Required task:
Reproduce the items below verbatim, starting at their first line and ending after the line that contains "69 [32, 1041]".

Input records:
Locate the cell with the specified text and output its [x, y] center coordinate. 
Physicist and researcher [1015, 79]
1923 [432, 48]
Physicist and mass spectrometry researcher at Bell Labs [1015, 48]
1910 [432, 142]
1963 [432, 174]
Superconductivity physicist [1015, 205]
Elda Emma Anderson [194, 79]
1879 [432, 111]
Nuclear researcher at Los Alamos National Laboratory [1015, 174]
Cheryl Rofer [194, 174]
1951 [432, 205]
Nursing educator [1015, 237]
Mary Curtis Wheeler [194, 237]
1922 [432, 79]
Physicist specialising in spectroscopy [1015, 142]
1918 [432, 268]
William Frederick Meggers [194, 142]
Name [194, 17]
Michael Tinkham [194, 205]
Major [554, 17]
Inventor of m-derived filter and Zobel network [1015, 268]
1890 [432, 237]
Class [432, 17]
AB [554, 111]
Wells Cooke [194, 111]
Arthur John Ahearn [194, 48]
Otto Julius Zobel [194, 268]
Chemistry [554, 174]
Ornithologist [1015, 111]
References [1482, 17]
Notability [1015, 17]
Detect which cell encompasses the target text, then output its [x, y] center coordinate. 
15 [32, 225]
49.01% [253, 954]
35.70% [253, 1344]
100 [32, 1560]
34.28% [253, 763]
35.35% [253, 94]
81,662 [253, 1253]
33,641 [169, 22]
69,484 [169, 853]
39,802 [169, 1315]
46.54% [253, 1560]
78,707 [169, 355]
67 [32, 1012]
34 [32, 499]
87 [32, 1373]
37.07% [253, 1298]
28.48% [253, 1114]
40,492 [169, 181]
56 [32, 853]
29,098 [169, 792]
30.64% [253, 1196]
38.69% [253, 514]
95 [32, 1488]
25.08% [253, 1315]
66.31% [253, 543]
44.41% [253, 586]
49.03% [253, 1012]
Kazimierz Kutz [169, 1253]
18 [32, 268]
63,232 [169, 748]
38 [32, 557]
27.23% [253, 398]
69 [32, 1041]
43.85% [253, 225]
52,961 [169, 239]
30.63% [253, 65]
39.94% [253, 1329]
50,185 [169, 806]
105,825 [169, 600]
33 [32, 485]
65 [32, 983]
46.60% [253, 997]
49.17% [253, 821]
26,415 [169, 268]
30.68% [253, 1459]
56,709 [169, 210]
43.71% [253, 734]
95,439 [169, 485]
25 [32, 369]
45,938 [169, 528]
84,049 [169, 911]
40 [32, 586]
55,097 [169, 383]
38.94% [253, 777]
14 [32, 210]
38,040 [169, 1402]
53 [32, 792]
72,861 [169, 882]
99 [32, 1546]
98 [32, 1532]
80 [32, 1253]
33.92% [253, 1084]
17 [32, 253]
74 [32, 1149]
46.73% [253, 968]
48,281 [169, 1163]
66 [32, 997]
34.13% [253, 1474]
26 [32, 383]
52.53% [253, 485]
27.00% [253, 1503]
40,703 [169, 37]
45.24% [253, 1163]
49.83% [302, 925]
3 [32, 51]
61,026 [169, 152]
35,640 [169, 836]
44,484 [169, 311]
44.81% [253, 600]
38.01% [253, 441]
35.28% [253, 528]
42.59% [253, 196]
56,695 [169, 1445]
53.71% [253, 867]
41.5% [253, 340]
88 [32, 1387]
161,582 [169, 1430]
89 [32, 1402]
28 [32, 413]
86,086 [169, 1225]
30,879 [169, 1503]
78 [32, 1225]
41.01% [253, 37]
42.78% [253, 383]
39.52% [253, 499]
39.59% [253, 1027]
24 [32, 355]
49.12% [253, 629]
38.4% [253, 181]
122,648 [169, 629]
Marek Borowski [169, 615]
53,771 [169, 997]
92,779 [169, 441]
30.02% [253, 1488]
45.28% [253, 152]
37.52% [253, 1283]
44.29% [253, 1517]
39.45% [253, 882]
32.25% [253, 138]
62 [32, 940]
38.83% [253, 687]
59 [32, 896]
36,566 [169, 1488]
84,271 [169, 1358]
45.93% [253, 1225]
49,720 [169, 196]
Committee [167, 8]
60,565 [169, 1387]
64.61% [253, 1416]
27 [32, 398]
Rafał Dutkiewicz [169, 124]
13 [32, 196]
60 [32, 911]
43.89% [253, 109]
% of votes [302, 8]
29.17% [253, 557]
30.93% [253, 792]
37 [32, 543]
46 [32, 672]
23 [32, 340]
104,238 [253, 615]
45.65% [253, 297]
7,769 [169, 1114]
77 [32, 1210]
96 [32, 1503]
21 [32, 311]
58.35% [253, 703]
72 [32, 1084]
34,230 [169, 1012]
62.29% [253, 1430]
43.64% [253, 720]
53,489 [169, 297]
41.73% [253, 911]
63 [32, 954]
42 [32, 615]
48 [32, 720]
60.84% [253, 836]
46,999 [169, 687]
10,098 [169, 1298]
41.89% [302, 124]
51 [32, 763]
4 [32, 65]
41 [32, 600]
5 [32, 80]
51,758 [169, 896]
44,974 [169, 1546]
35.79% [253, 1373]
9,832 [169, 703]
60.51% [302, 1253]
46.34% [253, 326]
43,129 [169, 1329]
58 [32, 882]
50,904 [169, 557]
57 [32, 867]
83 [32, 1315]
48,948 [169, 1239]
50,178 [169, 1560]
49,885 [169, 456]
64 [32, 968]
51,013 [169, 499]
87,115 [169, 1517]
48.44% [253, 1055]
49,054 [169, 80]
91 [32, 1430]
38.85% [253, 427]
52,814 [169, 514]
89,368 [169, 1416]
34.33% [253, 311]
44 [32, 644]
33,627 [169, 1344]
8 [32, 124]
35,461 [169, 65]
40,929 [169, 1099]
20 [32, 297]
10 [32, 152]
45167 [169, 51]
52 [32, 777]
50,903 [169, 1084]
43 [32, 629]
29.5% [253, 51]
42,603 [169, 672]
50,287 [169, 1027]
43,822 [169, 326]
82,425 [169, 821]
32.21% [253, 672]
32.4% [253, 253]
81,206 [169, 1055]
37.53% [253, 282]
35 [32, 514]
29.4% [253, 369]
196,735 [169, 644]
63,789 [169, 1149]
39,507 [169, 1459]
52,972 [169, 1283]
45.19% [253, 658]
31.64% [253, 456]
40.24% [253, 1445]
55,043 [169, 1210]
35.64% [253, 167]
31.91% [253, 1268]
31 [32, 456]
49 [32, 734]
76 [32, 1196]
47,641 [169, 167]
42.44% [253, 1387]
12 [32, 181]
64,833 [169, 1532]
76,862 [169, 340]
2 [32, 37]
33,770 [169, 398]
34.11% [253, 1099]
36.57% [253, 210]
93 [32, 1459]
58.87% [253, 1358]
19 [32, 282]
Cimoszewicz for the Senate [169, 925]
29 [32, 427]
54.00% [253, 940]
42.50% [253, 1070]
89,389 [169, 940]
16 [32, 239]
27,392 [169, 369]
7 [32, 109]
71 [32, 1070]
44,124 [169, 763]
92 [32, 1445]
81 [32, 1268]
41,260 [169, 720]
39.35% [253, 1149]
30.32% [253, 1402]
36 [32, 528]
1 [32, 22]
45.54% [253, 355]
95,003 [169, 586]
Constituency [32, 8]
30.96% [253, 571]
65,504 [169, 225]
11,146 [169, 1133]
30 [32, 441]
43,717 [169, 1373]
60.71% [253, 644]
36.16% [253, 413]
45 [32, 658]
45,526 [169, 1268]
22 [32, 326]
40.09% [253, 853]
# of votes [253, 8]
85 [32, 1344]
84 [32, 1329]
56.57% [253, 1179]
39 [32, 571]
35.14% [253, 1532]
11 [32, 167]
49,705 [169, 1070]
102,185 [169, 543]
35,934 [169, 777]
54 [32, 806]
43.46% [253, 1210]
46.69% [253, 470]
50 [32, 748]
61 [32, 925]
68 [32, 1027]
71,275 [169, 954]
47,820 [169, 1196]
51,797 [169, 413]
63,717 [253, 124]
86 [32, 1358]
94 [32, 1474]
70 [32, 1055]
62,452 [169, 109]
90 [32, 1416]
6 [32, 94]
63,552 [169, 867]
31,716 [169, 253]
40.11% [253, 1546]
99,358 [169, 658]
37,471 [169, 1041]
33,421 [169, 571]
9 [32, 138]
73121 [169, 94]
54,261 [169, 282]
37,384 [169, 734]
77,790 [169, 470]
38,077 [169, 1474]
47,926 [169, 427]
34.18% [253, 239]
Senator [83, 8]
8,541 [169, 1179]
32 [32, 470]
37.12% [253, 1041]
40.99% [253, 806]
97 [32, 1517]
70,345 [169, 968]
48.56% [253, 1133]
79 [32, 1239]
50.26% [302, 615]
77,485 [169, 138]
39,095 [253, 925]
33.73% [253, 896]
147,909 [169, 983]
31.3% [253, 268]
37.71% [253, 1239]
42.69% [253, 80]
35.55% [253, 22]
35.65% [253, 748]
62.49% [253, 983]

The answer:
Locate the cell with the specified text and output its [x, y] center coordinate. 
Physicist and researcher [1015, 79]
1923 [432, 48]
Physicist and mass spectrometry researcher at Bell Labs [1015, 48]
1910 [432, 142]
1963 [432, 174]
Superconductivity physicist [1015, 205]
Elda Emma Anderson [194, 79]
1879 [432, 111]
Nuclear researcher at Los Alamos National Laboratory [1015, 174]
Cheryl Rofer [194, 174]
1951 [432, 205]
Nursing educator [1015, 237]
Mary Curtis Wheeler [194, 237]
1922 [432, 79]
Physicist specialising in spectroscopy [1015, 142]
1918 [432, 268]
William Frederick Meggers [194, 142]
Name [194, 17]
Michael Tinkham [194, 205]
Major [554, 17]
Inventor of m-derived filter and Zobel network [1015, 268]
1890 [432, 237]
Class [432, 17]
AB [554, 111]
Wells Cooke [194, 111]
Arthur John Ahearn [194, 48]
Otto Julius Zobel [194, 268]
Chemistry [554, 174]
Ornithologist [1015, 111]
References [1482, 17]
Notability [1015, 17]
Detect which cell encompasses the target text, then output its [x, y] center coordinate. 
15 [32, 225]
49.01% [253, 954]
35.70% [253, 1344]
100 [32, 1560]
34.28% [253, 763]
35.35% [253, 94]
81,662 [253, 1253]
33,641 [169, 22]
69,484 [169, 853]
39,802 [169, 1315]
46.54% [253, 1560]
78,707 [169, 355]
67 [32, 1012]
34 [32, 499]
87 [32, 1373]
37.07% [253, 1298]
28.48% [253, 1114]
40,492 [169, 181]
56 [32, 853]
29,098 [169, 792]
30.64% [253, 1196]
38.69% [253, 514]
95 [32, 1488]
25.08% [253, 1315]
66.31% [253, 543]
44.41% [253, 586]
49.03% [253, 1012]
Kazimierz Kutz [169, 1253]
18 [32, 268]
63,232 [169, 748]
38 [32, 557]
27.23% [253, 398]
69 [32, 1041]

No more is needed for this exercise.